Scan the lines below for "strawberry" and copy the matches.
----------
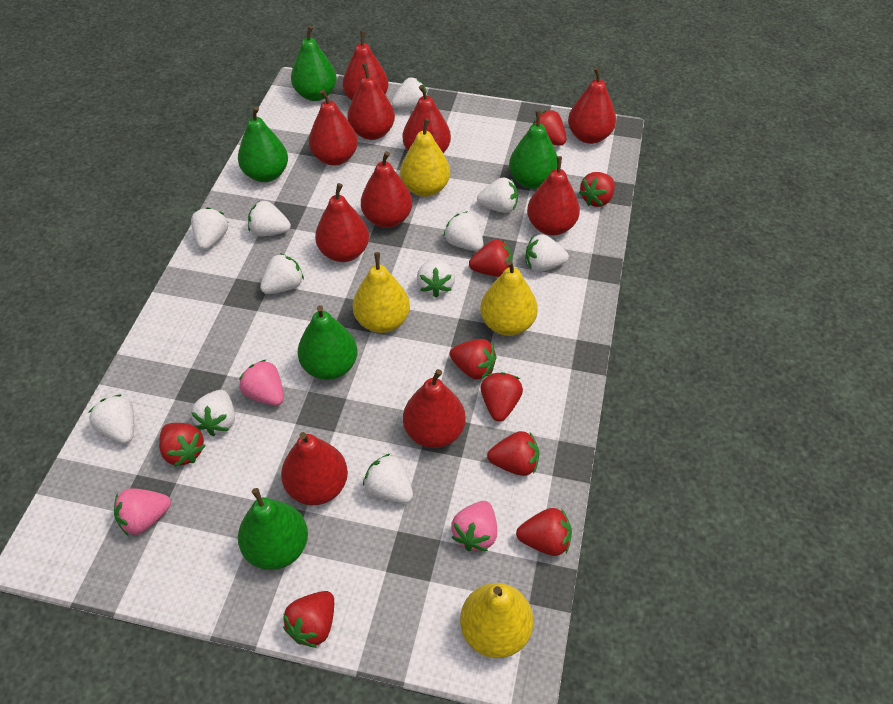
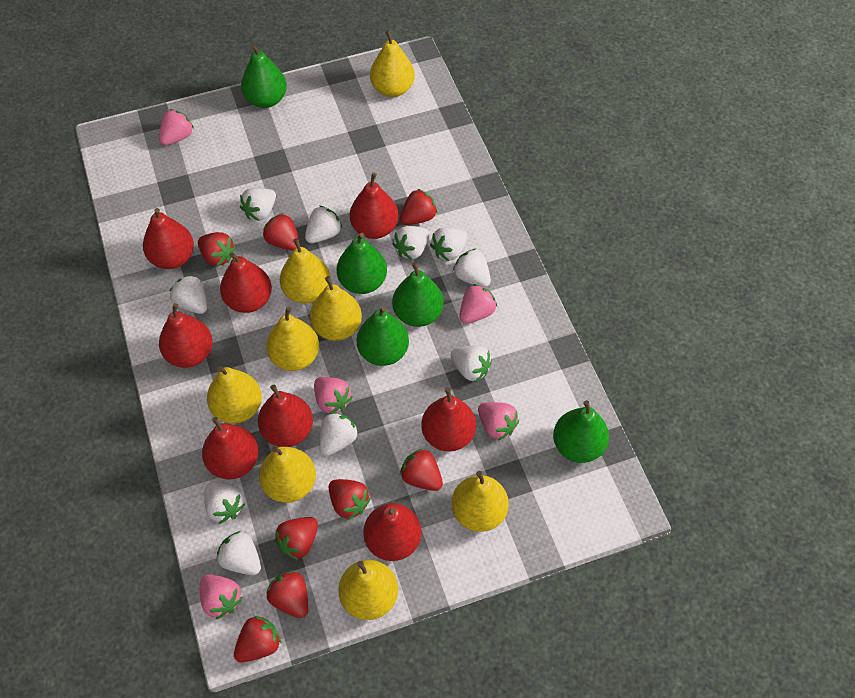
pink strawberry: 3 -> 5
red pear: 10 -> 8
red strawberry: 9 -> 8
white strawberry: 11 -> 10
yellow pear: 4 -> 8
----------
> **Expected output**
pink strawberry: 3 -> 5
red strawberry: 9 -> 8
white strawberry: 11 -> 10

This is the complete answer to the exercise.